## PROBLEM
Note the line containing "black stacking toy: 2 -> 1"; from it through the last line below, give only those lines again, exactly, both ends included, skipping pictures.

## MATERIAL FOR THIS EXERCISE
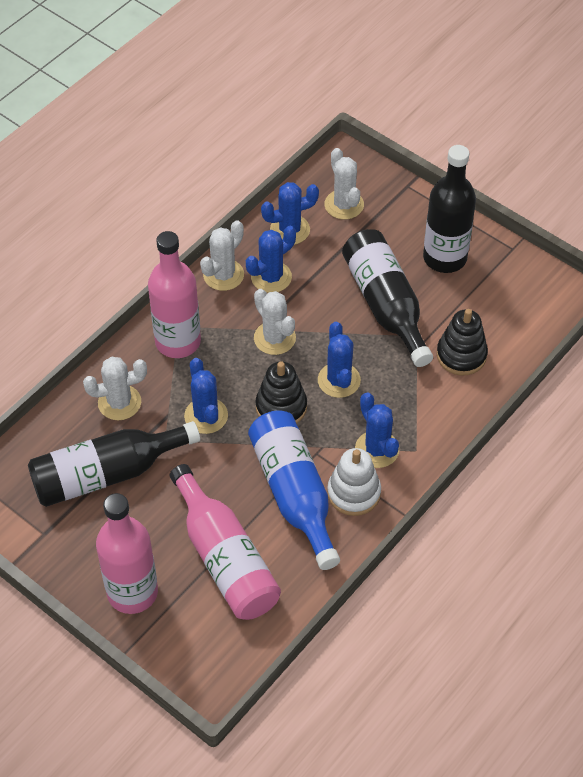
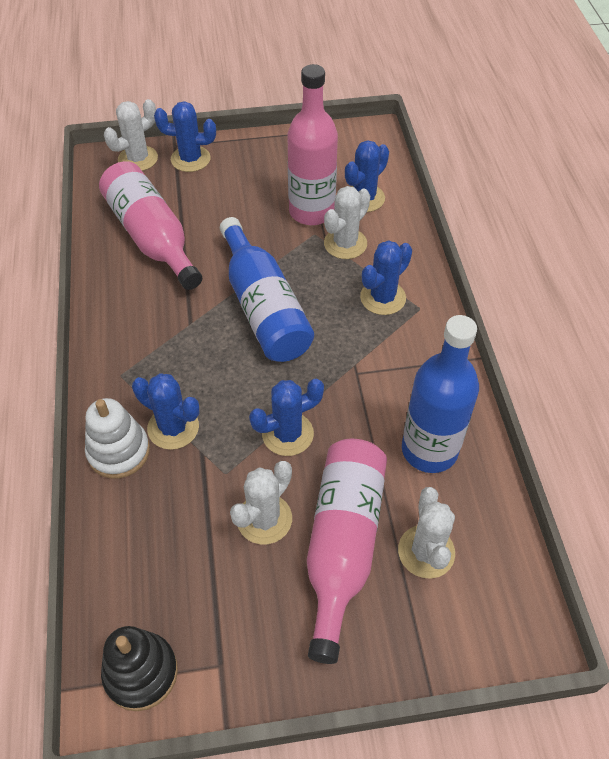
black bottle: 3 -> 0
black stacking toy: 2 -> 1
blue bottle: 1 -> 2

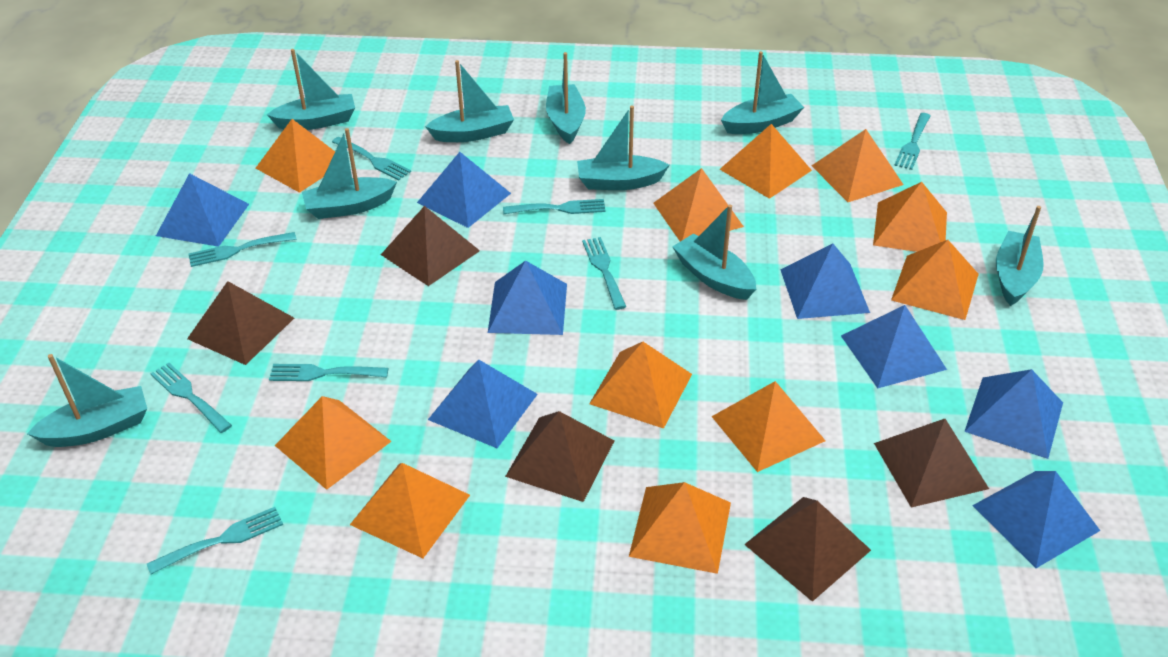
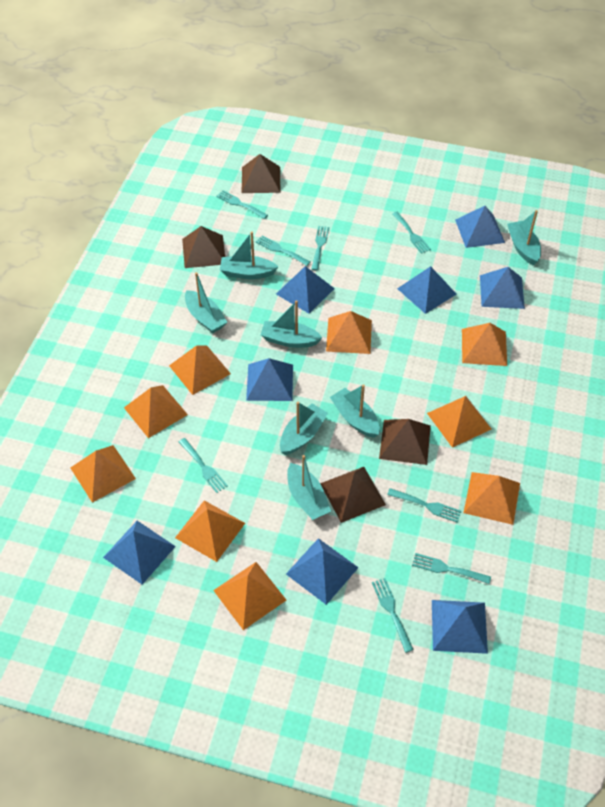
brown pyramid: 5 -> 4
orange pyramid: 11 -> 9
turquoise boat: 9 -> 7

## OUTPUT
black stacking toy: 2 -> 1
blue bottle: 1 -> 2

brown pyramid: 5 -> 4
orange pyramid: 11 -> 9
turquoise boat: 9 -> 7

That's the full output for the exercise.